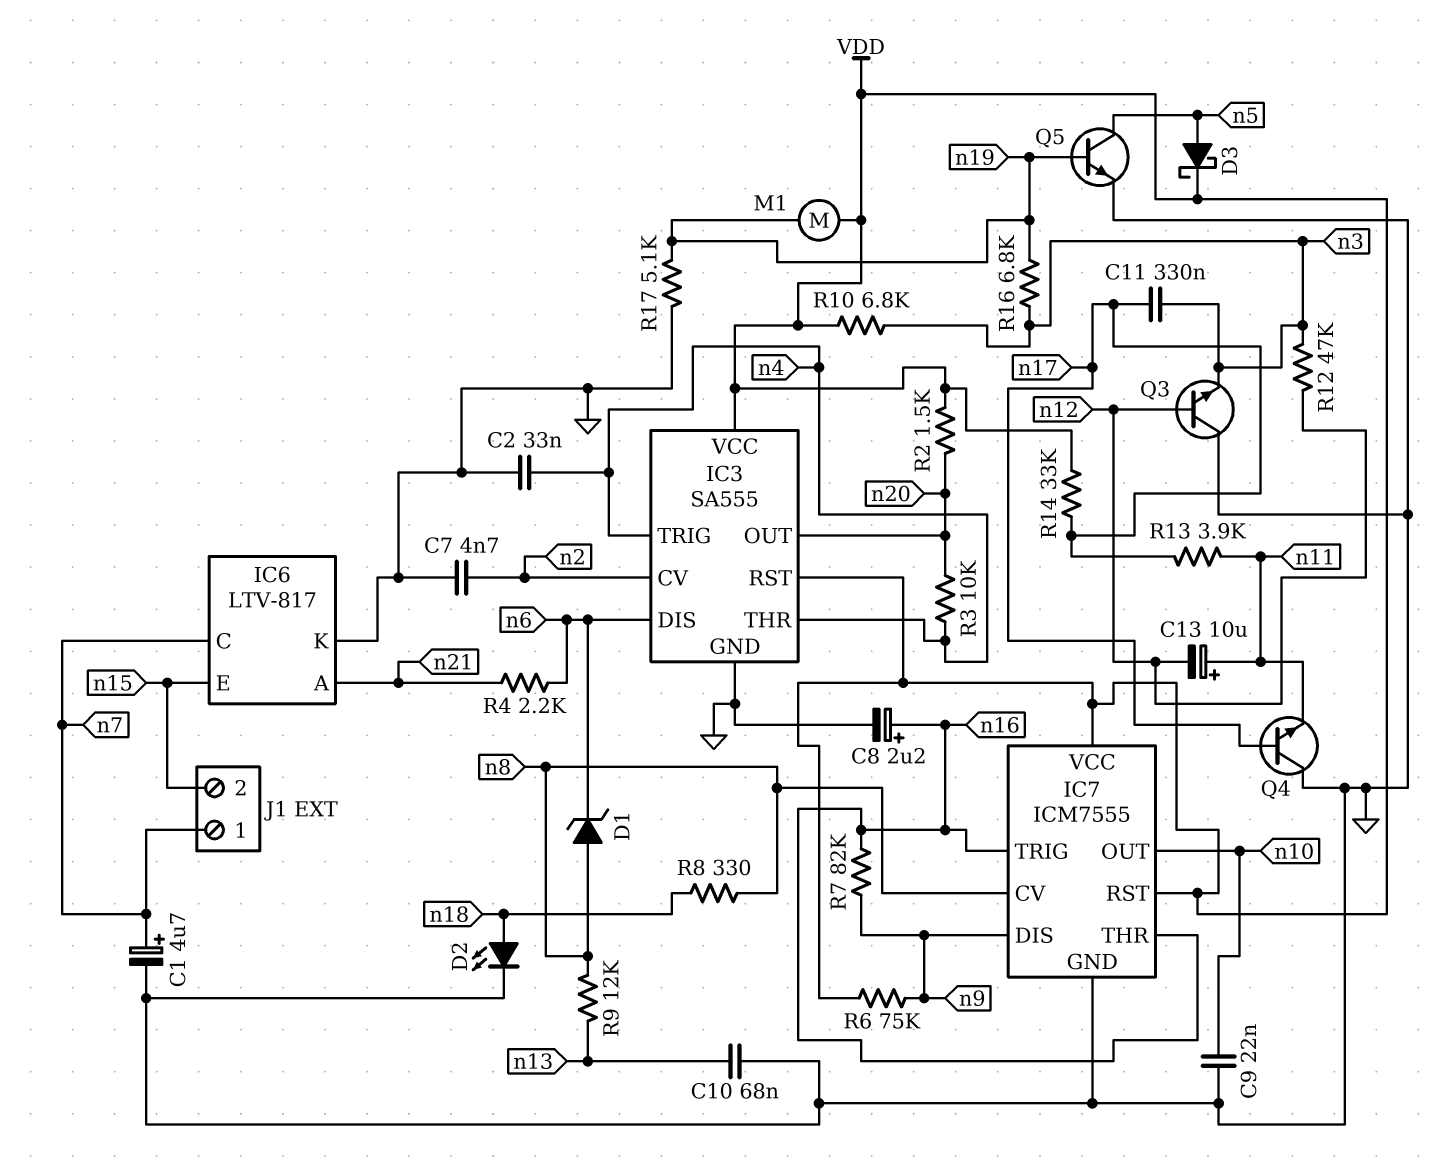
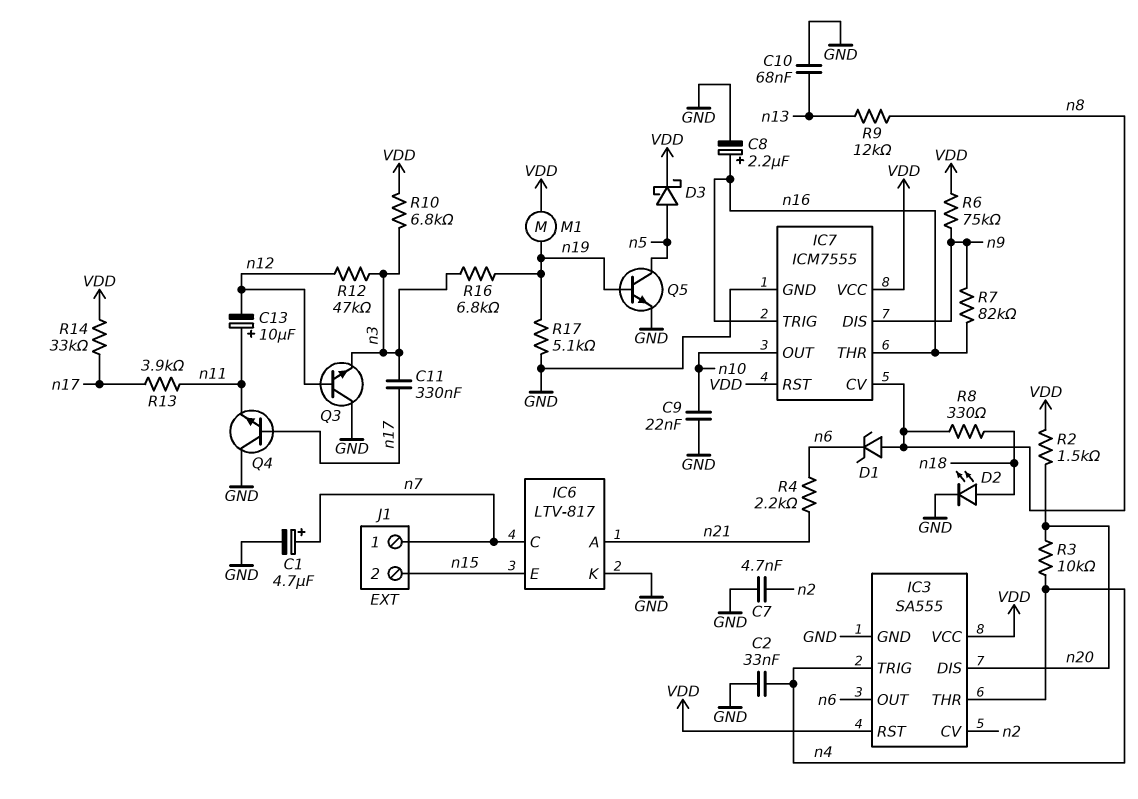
IC3 pin DIS: n6 -> n20
IC3 pin OUT: n20 -> n6

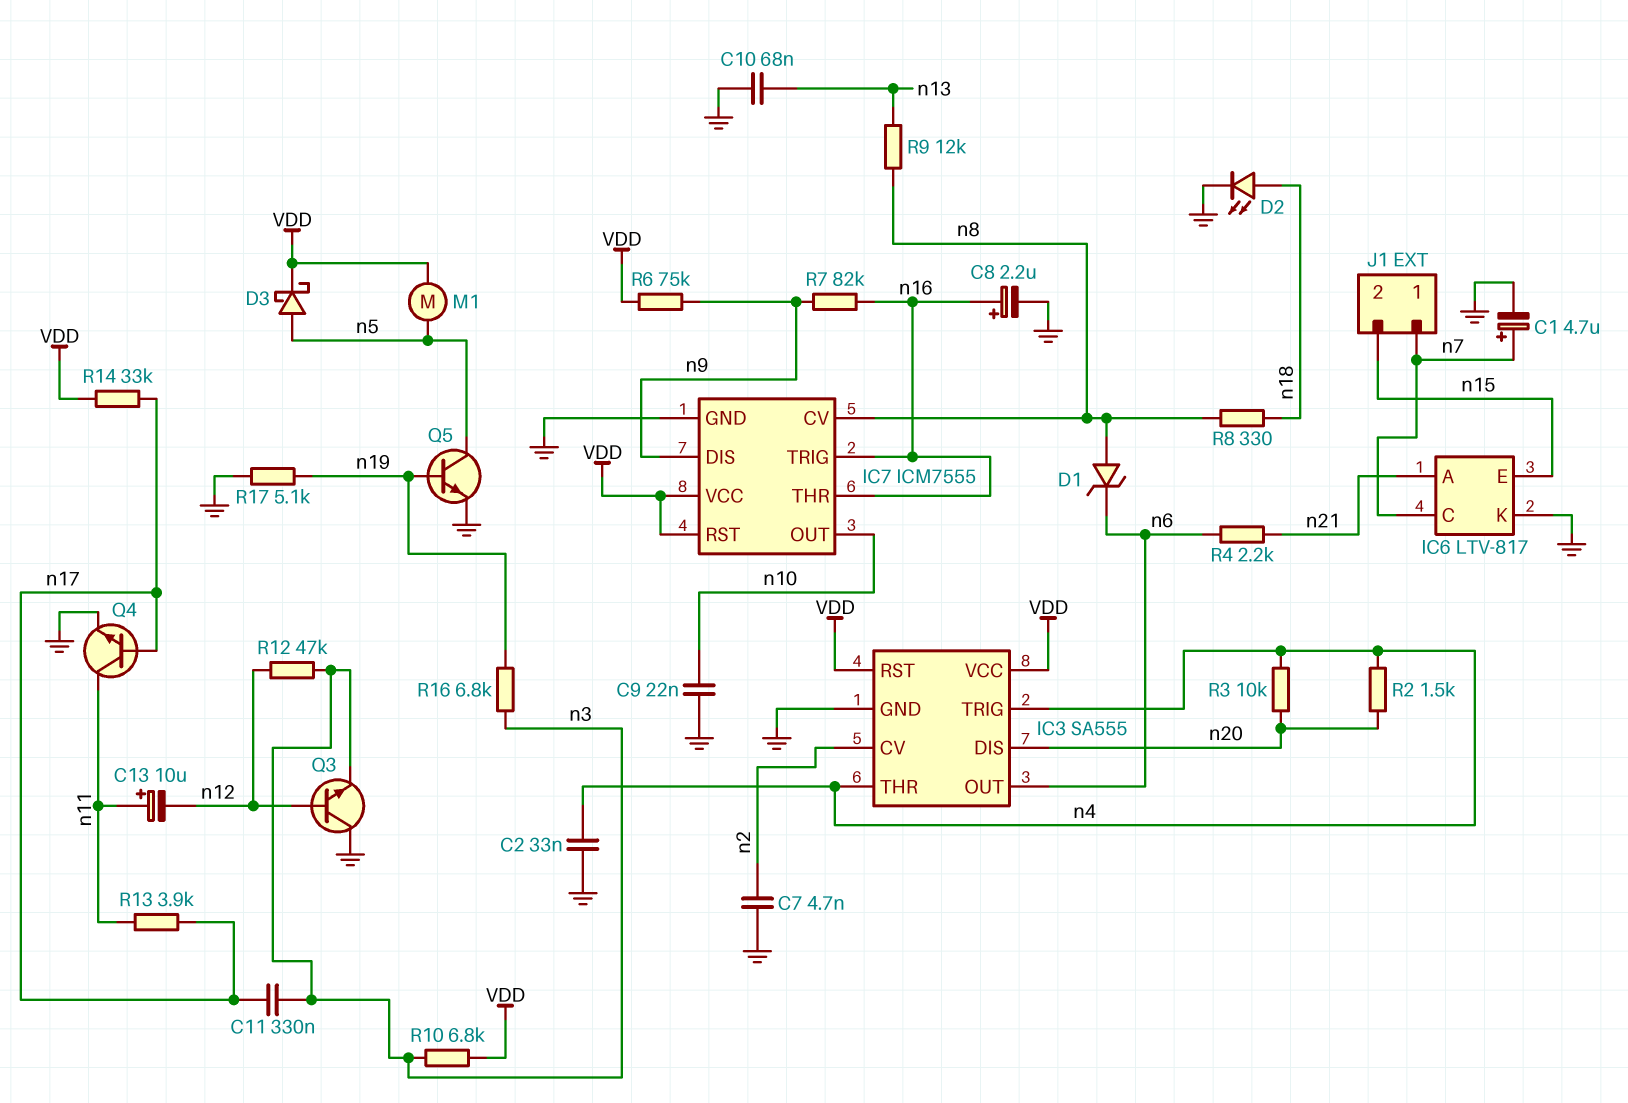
M1: motor (VDD, n19) -> motor (VDD, n5)
Q4: NPN (B n17, C GND, E n11) -> NPN (B n17, C n11, E GND)
R2: 1.5k (VDD, n20) -> 1.5k (n4, n20)

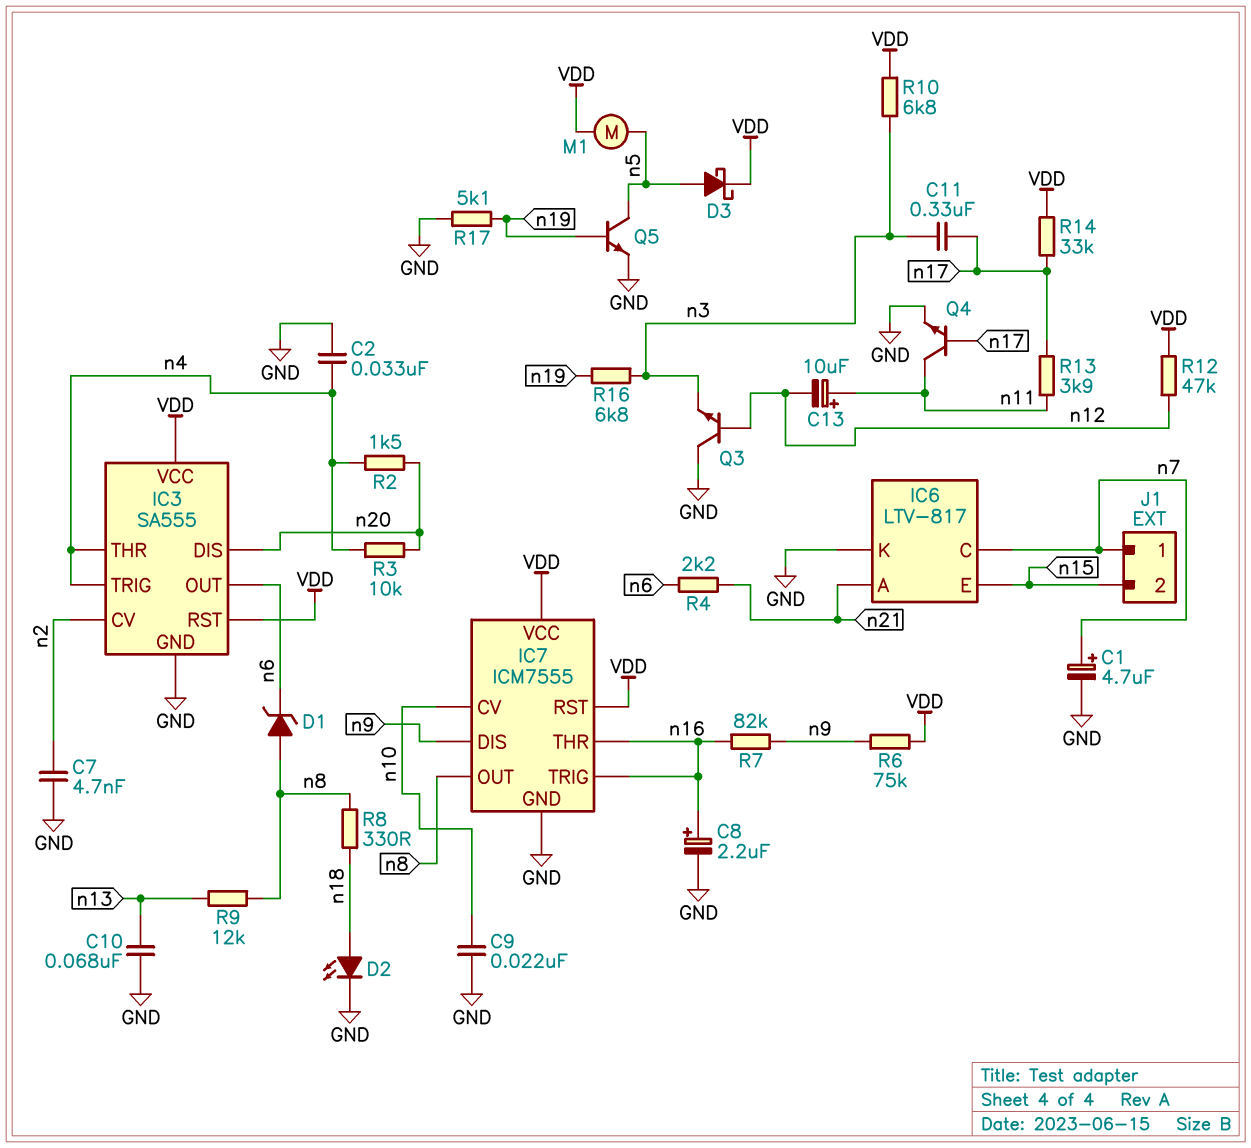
IC7 pin CV: n8 -> n10
IC7 pin OUT: n10 -> n8
R12: 47k (n3, n12) -> 47k (VDD, n12)

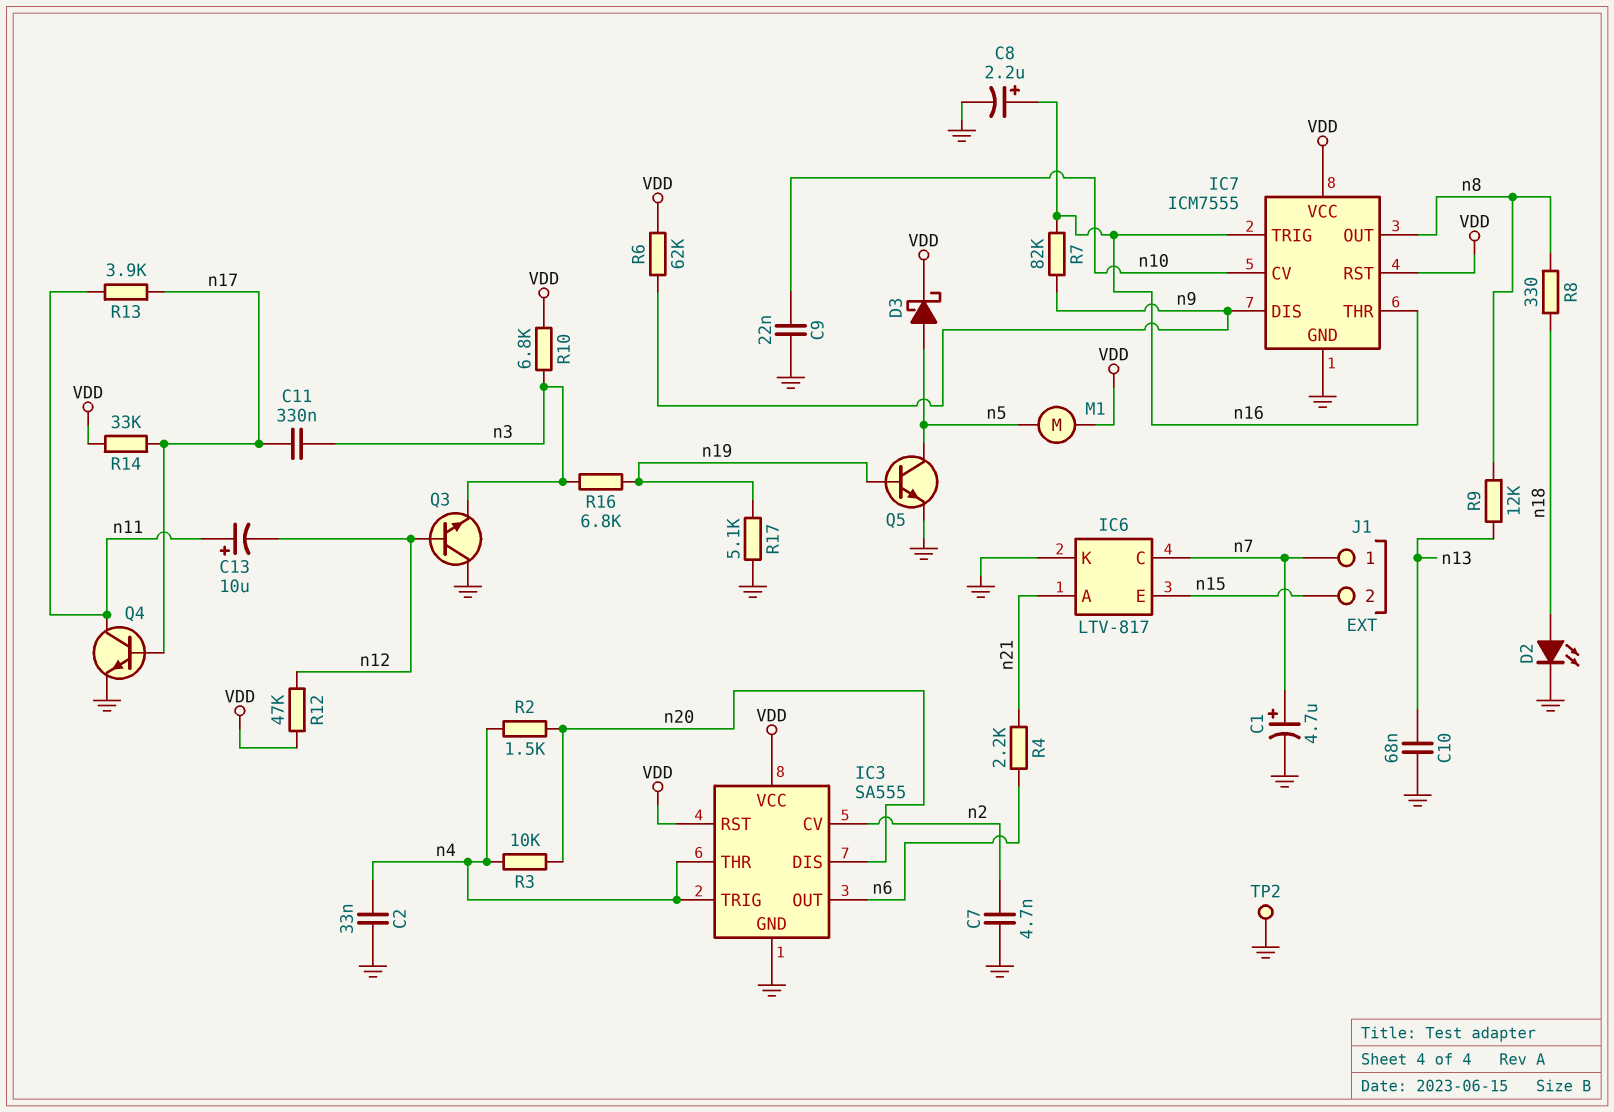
D1: zener (A n8, K n6) -> none
R6: 75k (VDD, n9) -> 62k (VDD, n9)
TP2: none -> test point (GND)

Your instructions -> The answer must be an exact transcription of the lines from the one holding "IC3 pin OUT: n20 -> n6" to the last line of the entries above, with no pictures and nothing else.

Result of the exercise ->
IC3 pin OUT: n20 -> n6

M1: motor (VDD, n19) -> motor (VDD, n5)
Q4: NPN (B n17, C GND, E n11) -> NPN (B n17, C n11, E GND)
R2: 1.5k (VDD, n20) -> 1.5k (n4, n20)

IC7 pin CV: n8 -> n10
IC7 pin OUT: n10 -> n8
R12: 47k (n3, n12) -> 47k (VDD, n12)

D1: zener (A n8, K n6) -> none
R6: 75k (VDD, n9) -> 62k (VDD, n9)
TP2: none -> test point (GND)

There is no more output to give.